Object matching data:
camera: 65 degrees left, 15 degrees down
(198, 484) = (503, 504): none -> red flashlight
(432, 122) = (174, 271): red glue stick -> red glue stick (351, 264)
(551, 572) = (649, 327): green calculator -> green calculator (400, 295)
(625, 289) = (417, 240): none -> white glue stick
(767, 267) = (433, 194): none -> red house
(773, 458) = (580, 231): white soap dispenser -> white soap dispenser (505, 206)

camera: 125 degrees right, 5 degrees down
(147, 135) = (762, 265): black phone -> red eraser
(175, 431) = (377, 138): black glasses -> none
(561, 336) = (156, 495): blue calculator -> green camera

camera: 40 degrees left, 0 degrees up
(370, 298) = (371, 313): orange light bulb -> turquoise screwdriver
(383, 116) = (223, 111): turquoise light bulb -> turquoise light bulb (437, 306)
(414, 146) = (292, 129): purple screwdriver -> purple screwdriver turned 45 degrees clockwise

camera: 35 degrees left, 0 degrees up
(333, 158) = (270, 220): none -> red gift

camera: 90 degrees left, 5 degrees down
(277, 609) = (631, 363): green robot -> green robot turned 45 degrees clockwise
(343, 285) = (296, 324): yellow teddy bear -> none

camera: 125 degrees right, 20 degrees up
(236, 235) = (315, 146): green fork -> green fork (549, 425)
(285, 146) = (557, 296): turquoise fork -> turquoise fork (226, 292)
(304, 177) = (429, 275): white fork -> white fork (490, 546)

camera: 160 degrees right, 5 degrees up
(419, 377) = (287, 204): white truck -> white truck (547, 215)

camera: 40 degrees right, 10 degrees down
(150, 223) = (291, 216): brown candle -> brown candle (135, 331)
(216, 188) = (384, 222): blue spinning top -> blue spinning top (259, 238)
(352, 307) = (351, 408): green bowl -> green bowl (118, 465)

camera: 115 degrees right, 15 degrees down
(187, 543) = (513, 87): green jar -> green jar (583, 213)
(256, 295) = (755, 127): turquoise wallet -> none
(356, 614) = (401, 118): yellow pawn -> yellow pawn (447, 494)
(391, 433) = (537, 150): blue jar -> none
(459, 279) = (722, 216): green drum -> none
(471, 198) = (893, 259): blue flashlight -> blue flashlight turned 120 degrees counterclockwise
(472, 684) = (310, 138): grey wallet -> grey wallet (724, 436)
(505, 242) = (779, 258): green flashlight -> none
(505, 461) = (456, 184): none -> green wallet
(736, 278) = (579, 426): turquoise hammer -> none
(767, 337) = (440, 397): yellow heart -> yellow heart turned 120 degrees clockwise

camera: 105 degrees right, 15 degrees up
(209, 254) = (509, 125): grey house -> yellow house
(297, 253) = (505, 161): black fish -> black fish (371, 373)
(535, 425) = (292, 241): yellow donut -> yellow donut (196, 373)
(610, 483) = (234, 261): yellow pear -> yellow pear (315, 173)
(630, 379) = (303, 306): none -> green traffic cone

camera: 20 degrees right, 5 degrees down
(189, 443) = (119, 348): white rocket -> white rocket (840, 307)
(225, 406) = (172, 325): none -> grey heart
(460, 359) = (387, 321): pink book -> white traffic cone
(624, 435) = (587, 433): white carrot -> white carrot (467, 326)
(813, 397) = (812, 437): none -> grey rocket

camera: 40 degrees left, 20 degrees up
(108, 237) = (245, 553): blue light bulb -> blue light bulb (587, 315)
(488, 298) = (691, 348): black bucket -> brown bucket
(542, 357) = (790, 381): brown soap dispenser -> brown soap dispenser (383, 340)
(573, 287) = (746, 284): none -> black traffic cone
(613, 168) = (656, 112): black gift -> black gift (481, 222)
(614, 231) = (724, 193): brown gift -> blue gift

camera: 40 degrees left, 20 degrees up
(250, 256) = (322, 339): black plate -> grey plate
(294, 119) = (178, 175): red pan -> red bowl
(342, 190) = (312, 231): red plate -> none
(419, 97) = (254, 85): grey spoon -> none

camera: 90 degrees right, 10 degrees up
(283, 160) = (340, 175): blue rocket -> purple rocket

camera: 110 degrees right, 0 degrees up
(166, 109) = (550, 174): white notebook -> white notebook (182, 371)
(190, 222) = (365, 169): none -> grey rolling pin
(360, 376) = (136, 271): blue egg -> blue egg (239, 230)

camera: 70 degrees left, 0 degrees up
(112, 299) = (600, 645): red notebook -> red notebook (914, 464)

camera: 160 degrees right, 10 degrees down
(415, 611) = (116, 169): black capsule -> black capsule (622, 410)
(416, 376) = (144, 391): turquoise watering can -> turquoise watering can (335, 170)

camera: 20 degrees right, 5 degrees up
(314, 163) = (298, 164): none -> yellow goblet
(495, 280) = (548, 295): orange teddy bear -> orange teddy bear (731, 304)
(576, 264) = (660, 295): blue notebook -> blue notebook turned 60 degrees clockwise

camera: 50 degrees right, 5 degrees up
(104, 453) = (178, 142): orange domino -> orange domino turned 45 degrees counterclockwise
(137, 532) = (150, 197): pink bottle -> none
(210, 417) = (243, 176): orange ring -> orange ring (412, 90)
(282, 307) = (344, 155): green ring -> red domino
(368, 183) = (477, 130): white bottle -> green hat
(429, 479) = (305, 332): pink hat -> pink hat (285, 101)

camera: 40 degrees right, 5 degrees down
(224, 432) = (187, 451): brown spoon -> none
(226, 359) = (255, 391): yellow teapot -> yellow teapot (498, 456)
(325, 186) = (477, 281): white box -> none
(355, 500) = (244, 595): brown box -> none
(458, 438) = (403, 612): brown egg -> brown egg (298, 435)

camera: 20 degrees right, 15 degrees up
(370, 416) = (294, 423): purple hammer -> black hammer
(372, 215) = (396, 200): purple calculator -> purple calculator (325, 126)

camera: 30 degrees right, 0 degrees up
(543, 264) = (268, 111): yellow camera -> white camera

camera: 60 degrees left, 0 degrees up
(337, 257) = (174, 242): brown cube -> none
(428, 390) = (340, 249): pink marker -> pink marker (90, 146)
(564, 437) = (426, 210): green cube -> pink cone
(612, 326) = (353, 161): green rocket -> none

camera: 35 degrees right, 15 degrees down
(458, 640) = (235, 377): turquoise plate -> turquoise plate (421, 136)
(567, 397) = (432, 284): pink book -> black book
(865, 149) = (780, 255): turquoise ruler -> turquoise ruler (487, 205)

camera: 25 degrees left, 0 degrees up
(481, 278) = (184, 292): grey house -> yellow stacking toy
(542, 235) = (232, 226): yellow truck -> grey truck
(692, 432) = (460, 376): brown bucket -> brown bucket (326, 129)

Directions - Every line in the data that holds the string "wallet" should be returned.

Exercise solution -
(256, 295) = (755, 127): turquoise wallet -> none
(472, 684) = (310, 138): grey wallet -> grey wallet (724, 436)
(505, 461) = (456, 184): none -> green wallet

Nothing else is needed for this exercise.